++++ RECORDS FOR THIS TASK ++++

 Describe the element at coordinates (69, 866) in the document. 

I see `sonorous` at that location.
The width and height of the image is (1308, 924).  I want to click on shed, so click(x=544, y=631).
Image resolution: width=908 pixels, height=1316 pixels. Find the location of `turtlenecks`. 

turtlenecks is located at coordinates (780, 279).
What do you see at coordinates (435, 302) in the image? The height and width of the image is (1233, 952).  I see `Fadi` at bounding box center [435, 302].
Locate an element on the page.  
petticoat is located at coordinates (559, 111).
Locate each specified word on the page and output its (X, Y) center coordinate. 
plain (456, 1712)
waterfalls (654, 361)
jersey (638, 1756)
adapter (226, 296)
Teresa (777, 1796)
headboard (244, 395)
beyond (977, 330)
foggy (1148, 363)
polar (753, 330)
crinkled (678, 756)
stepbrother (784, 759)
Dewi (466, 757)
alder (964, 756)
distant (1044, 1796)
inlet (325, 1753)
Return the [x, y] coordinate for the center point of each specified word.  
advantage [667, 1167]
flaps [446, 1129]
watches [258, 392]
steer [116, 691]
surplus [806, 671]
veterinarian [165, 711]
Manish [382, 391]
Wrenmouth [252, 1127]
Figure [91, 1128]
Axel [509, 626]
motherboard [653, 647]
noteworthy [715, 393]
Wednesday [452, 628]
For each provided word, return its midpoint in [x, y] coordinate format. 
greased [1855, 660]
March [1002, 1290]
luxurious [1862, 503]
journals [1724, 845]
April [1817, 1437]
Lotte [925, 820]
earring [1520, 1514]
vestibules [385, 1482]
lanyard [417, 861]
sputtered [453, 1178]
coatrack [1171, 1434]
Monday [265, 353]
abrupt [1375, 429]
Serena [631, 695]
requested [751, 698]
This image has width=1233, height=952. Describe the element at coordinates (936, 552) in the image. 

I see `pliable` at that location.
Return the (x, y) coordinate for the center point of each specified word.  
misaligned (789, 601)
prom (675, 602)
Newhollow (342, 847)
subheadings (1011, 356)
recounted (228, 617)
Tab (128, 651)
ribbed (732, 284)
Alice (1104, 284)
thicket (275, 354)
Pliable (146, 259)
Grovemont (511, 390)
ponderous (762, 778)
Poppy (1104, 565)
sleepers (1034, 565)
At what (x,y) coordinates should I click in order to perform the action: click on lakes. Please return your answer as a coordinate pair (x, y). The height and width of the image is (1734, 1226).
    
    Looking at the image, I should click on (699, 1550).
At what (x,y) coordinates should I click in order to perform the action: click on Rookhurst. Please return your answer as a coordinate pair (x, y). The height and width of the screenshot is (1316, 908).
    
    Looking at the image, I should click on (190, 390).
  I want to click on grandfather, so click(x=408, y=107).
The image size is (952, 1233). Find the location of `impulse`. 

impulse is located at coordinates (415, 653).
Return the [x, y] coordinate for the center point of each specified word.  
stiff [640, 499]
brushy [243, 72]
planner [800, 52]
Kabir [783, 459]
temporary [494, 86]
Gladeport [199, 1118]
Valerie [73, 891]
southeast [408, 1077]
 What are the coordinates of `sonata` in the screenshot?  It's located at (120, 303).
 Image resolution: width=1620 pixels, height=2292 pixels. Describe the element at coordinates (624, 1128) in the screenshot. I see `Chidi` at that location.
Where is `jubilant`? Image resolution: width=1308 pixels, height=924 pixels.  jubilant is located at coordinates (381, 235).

++++

§ **GOAL**
Rewrite the entries from the very first line through the line containing "Teresa (777, 1796)", substituting "page" for "document" and leaving everything else unchanged.

§ **OUTPUT**
 Describe the element at coordinates (69, 866) in the page. 

I see `sonorous` at that location.
The width and height of the image is (1308, 924).  I want to click on shed, so click(x=544, y=631).
Image resolution: width=908 pixels, height=1316 pixels. Find the location of `turtlenecks`. 

turtlenecks is located at coordinates (780, 279).
What do you see at coordinates (435, 302) in the image? The height and width of the image is (1233, 952).  I see `Fadi` at bounding box center [435, 302].
Locate an element on the page.  
petticoat is located at coordinates (559, 111).
Locate each specified word on the page and output its (X, Y) center coordinate. 
plain (456, 1712)
waterfalls (654, 361)
jersey (638, 1756)
adapter (226, 296)
Teresa (777, 1796)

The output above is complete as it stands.